• Prompt:
Word for word, copy every line of the data.

• Input for this task:
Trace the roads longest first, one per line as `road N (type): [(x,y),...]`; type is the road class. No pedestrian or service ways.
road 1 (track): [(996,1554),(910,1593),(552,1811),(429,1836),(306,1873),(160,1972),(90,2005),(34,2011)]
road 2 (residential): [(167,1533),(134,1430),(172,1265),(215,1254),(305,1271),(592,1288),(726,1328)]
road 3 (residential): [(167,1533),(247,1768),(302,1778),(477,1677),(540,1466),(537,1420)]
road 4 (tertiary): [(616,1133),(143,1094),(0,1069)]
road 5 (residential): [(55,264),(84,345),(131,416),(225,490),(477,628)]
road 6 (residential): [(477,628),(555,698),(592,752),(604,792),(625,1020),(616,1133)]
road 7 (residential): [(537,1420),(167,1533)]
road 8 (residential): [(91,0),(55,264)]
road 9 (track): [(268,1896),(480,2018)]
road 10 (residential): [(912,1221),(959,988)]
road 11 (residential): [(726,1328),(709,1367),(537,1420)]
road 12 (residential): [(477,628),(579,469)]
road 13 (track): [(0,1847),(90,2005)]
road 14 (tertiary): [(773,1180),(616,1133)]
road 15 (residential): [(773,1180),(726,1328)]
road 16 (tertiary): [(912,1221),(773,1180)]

• Result of the task:
Trace the roads longest first, one per line as `road N (type): [(x,y),...]`; type is the road class. No pedestrian or service ways.
road 1 (track): [(996,1554),(910,1593),(552,1811),(429,1836),(306,1873),(160,1972),(90,2005),(34,2011)]
road 2 (residential): [(167,1533),(134,1430),(172,1265),(215,1254),(305,1271),(592,1288),(726,1328)]
road 3 (residential): [(167,1533),(247,1768),(302,1778),(477,1677),(540,1466),(537,1420)]
road 4 (tertiary): [(616,1133),(143,1094),(0,1069)]
road 5 (residential): [(55,264),(84,345),(131,416),(225,490),(477,628)]
road 6 (residential): [(477,628),(555,698),(592,752),(604,792),(625,1020),(616,1133)]
road 7 (residential): [(537,1420),(167,1533)]
road 8 (residential): [(91,0),(55,264)]
road 9 (track): [(268,1896),(480,2018)]
road 10 (residential): [(912,1221),(959,988)]
road 11 (residential): [(726,1328),(709,1367),(537,1420)]
road 12 (residential): [(477,628),(579,469)]
road 13 (track): [(0,1847),(90,2005)]
road 14 (tertiary): [(773,1180),(616,1133)]
road 15 (residential): [(773,1180),(726,1328)]
road 16 (tertiary): [(912,1221),(773,1180)]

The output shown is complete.